(Lines of data)
--*--

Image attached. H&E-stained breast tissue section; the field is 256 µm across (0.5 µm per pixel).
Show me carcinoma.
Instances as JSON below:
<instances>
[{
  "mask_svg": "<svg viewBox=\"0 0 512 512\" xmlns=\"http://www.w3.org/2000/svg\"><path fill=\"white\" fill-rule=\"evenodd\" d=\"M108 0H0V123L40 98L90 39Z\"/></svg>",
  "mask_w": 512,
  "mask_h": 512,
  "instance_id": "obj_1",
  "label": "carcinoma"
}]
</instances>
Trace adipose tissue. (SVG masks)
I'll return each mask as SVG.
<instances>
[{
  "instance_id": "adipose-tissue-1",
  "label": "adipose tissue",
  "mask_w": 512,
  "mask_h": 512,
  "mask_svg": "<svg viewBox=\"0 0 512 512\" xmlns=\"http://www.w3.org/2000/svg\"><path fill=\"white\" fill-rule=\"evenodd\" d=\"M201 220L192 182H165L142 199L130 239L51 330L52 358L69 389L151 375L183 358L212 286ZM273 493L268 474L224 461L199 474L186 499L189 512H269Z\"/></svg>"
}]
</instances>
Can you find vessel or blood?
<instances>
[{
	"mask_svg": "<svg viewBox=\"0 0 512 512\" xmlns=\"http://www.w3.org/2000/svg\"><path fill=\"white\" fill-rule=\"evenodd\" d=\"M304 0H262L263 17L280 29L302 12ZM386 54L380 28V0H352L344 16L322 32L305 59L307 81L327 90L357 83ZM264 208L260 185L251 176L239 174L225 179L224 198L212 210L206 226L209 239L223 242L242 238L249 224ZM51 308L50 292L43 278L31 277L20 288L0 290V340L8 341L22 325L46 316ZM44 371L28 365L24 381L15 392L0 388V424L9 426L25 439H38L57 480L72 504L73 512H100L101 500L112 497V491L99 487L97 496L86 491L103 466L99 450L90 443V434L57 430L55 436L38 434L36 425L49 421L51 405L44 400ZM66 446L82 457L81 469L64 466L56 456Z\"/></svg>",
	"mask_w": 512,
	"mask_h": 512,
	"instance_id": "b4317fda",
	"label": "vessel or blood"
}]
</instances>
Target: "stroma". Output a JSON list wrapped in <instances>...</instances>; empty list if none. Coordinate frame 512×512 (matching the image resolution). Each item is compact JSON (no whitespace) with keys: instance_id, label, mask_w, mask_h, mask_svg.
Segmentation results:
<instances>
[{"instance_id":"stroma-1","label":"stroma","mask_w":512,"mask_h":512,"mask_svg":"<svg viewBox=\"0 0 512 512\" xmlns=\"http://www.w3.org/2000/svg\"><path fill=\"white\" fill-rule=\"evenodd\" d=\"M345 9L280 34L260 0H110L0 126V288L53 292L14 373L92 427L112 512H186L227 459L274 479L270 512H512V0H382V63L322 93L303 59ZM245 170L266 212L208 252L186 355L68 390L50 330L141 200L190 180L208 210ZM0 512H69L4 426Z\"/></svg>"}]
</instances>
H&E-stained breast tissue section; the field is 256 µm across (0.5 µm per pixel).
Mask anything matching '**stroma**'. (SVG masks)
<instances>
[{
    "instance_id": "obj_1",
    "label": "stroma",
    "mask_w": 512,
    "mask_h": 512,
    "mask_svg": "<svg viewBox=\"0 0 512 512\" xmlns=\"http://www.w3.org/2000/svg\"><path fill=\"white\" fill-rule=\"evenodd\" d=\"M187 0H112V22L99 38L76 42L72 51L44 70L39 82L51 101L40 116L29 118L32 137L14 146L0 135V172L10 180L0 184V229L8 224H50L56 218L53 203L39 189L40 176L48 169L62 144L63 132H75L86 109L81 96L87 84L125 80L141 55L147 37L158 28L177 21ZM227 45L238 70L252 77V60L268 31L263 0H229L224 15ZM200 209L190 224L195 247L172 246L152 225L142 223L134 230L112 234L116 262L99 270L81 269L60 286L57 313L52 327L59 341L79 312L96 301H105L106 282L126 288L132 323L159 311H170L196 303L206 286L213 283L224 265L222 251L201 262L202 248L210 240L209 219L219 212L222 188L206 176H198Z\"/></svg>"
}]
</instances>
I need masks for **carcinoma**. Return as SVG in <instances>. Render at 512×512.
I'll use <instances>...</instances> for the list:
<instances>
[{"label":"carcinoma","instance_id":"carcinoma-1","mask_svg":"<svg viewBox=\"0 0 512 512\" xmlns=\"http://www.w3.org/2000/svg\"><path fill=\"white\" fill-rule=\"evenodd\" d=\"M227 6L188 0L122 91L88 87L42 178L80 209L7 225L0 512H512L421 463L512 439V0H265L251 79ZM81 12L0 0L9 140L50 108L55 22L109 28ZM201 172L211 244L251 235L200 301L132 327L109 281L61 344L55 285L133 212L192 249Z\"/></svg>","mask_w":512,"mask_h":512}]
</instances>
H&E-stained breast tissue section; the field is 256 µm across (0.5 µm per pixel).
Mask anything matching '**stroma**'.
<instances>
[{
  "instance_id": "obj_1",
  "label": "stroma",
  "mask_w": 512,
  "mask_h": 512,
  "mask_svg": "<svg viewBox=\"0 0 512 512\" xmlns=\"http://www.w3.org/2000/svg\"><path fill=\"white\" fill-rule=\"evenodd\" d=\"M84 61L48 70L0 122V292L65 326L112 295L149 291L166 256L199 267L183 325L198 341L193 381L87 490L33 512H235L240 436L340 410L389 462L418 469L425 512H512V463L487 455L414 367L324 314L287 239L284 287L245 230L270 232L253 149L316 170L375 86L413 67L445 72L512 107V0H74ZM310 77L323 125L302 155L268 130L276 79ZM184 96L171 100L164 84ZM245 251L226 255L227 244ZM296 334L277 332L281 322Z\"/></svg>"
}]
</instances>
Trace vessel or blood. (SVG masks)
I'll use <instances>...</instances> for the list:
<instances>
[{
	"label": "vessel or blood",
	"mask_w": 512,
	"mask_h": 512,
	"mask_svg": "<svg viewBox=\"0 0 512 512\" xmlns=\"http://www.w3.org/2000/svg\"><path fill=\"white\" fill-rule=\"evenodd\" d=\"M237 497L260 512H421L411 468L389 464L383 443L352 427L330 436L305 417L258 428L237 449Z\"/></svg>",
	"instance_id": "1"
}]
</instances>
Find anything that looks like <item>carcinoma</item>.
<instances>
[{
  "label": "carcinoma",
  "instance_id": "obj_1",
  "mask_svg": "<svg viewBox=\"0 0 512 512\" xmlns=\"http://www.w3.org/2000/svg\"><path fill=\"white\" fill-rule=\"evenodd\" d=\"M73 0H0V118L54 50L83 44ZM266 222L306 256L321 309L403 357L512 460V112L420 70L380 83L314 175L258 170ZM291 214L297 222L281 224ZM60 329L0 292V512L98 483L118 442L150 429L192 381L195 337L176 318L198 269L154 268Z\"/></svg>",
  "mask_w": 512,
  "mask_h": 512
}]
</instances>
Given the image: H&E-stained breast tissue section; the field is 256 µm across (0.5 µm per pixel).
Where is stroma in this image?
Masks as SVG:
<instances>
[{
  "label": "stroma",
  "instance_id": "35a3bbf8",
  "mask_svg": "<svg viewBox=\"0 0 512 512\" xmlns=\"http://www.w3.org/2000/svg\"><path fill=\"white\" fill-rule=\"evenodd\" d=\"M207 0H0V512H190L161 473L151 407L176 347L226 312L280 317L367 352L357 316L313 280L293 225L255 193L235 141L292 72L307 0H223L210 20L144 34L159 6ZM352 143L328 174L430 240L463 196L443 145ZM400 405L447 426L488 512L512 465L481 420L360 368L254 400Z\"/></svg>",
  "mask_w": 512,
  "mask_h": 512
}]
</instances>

--*--

Word for word, quote all of the data above.

# COMPLETE OUTPUT
Image attached. H&E-stained breast tissue section; the field is 256 µm across (0.5 µm per pixel).
Show me carcinoma.
Instances as JSON below:
<instances>
[{
  "mask_svg": "<svg viewBox=\"0 0 512 512\" xmlns=\"http://www.w3.org/2000/svg\"><path fill=\"white\" fill-rule=\"evenodd\" d=\"M108 0H0V123L40 98L90 39Z\"/></svg>",
  "mask_w": 512,
  "mask_h": 512,
  "instance_id": "obj_1",
  "label": "carcinoma"
}]
</instances>
Trace adipose tissue. (SVG masks)
I'll return each mask as SVG.
<instances>
[{
  "instance_id": "adipose-tissue-1",
  "label": "adipose tissue",
  "mask_w": 512,
  "mask_h": 512,
  "mask_svg": "<svg viewBox=\"0 0 512 512\" xmlns=\"http://www.w3.org/2000/svg\"><path fill=\"white\" fill-rule=\"evenodd\" d=\"M201 220L192 182H165L142 199L130 239L51 330L52 358L69 389L151 375L183 358L212 286ZM273 493L268 474L224 461L199 474L186 499L189 512H269Z\"/></svg>"
}]
</instances>
Can you find vessel or blood?
<instances>
[{
	"mask_svg": "<svg viewBox=\"0 0 512 512\" xmlns=\"http://www.w3.org/2000/svg\"><path fill=\"white\" fill-rule=\"evenodd\" d=\"M304 0H262L263 17L280 29L302 12ZM386 54L380 28V0H352L344 16L322 32L305 59L307 81L327 90L357 83ZM264 208L260 185L251 176L239 174L225 179L224 198L212 210L206 226L209 239L223 242L242 238L249 224ZM51 308L50 292L43 278L31 277L20 288L0 290V340L8 341L22 325L46 316ZM44 371L28 365L24 381L15 392L0 388V424L9 426L25 439H38L57 480L72 504L73 512H100L101 500L112 497V491L99 487L97 496L86 491L103 466L99 450L90 443V434L57 430L55 436L38 434L36 425L49 421L51 405L44 400ZM66 446L82 457L81 469L64 466L56 456Z\"/></svg>",
	"mask_w": 512,
	"mask_h": 512,
	"instance_id": "b4317fda",
	"label": "vessel or blood"
}]
</instances>
Target: "stroma". Output a JSON list wrapped in <instances>...</instances>; empty list if none. Coordinate frame 512×512 (matching the image resolution). Each item is compact JSON (no whitespace) with keys: instance_id, label, mask_w, mask_h, mask_svg.
Segmentation results:
<instances>
[{"instance_id":"stroma-1","label":"stroma","mask_w":512,"mask_h":512,"mask_svg":"<svg viewBox=\"0 0 512 512\" xmlns=\"http://www.w3.org/2000/svg\"><path fill=\"white\" fill-rule=\"evenodd\" d=\"M345 9L280 34L260 0H110L0 126V288L53 292L14 373L92 427L112 512H186L227 459L274 479L270 512H512V0H382V63L322 93L303 59ZM245 170L266 212L208 252L186 355L68 390L50 330L141 200L190 180L208 210ZM0 512H69L4 426Z\"/></svg>"}]
</instances>
H&E-stained breast tissue section; the field is 256 µm across (0.5 µm per pixel).
Mask anything matching '**stroma**'. (SVG masks)
<instances>
[{
    "instance_id": "obj_1",
    "label": "stroma",
    "mask_w": 512,
    "mask_h": 512,
    "mask_svg": "<svg viewBox=\"0 0 512 512\" xmlns=\"http://www.w3.org/2000/svg\"><path fill=\"white\" fill-rule=\"evenodd\" d=\"M187 0H112V22L99 38L76 42L72 51L44 70L39 82L51 101L40 116L29 118L32 137L14 146L0 135V172L10 180L0 184V229L8 224H50L56 218L53 203L39 189L40 176L48 169L62 144L63 132H75L86 109L81 96L87 84L125 80L141 55L147 37L158 28L177 21ZM227 45L238 70L252 77V60L268 31L263 0H229L224 15ZM200 209L190 224L195 247L172 246L152 225L142 223L134 230L112 234L116 262L99 270L81 269L60 286L57 313L52 327L59 341L79 312L96 301H105L106 282L126 288L132 323L159 311H170L196 303L206 286L213 283L224 265L222 251L201 262L202 248L210 240L209 219L219 212L222 188L206 176H198Z\"/></svg>"
}]
</instances>
I need masks for **carcinoma**. Return as SVG in <instances>. Render at 512×512.
I'll use <instances>...</instances> for the list:
<instances>
[{"label":"carcinoma","instance_id":"carcinoma-1","mask_svg":"<svg viewBox=\"0 0 512 512\" xmlns=\"http://www.w3.org/2000/svg\"><path fill=\"white\" fill-rule=\"evenodd\" d=\"M227 6L188 0L122 91L88 87L42 178L80 209L7 225L0 512H512L421 463L512 439V0H265L251 79ZM81 12L0 0L9 140L50 108L55 22L109 28ZM201 172L211 244L251 235L200 301L132 327L109 281L61 344L55 285L133 212L192 249Z\"/></svg>","mask_w":512,"mask_h":512}]
</instances>
H&E-stained breast tissue section; the field is 256 µm across (0.5 µm per pixel).
Mask anything matching '**stroma**'.
<instances>
[{
  "instance_id": "obj_1",
  "label": "stroma",
  "mask_w": 512,
  "mask_h": 512,
  "mask_svg": "<svg viewBox=\"0 0 512 512\" xmlns=\"http://www.w3.org/2000/svg\"><path fill=\"white\" fill-rule=\"evenodd\" d=\"M84 61L48 70L0 122V292L65 326L112 295L149 291L166 256L199 267L183 325L198 341L193 381L87 490L33 512H235L240 436L340 410L389 462L418 469L425 512H512V463L487 455L414 367L324 314L287 239L284 287L245 230L270 232L253 149L316 170L375 86L413 67L445 72L512 107V0H74ZM310 77L323 125L302 155L268 130L276 79ZM184 96L171 100L164 84ZM245 251L226 255L227 244ZM296 334L277 332L281 322Z\"/></svg>"
}]
</instances>
Trace vessel or blood. (SVG masks)
I'll use <instances>...</instances> for the list:
<instances>
[{
	"label": "vessel or blood",
	"mask_w": 512,
	"mask_h": 512,
	"mask_svg": "<svg viewBox=\"0 0 512 512\" xmlns=\"http://www.w3.org/2000/svg\"><path fill=\"white\" fill-rule=\"evenodd\" d=\"M237 497L260 512H421L411 468L389 464L383 443L352 427L330 436L305 417L258 428L237 449Z\"/></svg>",
	"instance_id": "1"
}]
</instances>
Find anything that looks like <item>carcinoma</item>.
<instances>
[{
  "label": "carcinoma",
  "instance_id": "obj_1",
  "mask_svg": "<svg viewBox=\"0 0 512 512\" xmlns=\"http://www.w3.org/2000/svg\"><path fill=\"white\" fill-rule=\"evenodd\" d=\"M73 0H0V118L54 50L83 44ZM266 222L306 256L321 309L403 357L512 460V112L420 70L380 83L314 175L258 170ZM291 214L297 222L281 224ZM60 329L0 292V512L98 483L118 442L150 429L192 381L195 337L176 318L198 269L154 268Z\"/></svg>",
  "mask_w": 512,
  "mask_h": 512
}]
</instances>
Given the image: H&E-stained breast tissue section; the field is 256 µm across (0.5 µm per pixel).
Where is stroma in this image?
Masks as SVG:
<instances>
[{
  "label": "stroma",
  "instance_id": "35a3bbf8",
  "mask_svg": "<svg viewBox=\"0 0 512 512\" xmlns=\"http://www.w3.org/2000/svg\"><path fill=\"white\" fill-rule=\"evenodd\" d=\"M207 0H0V512H190L161 473L151 407L176 347L226 312L280 317L367 352L357 316L313 280L293 225L255 193L235 141L292 72L307 0H223L210 20L144 34L159 6ZM352 143L328 174L430 240L463 196L443 145ZM400 405L447 426L488 512L512 465L481 420L360 368L254 400Z\"/></svg>",
  "mask_w": 512,
  "mask_h": 512
}]
</instances>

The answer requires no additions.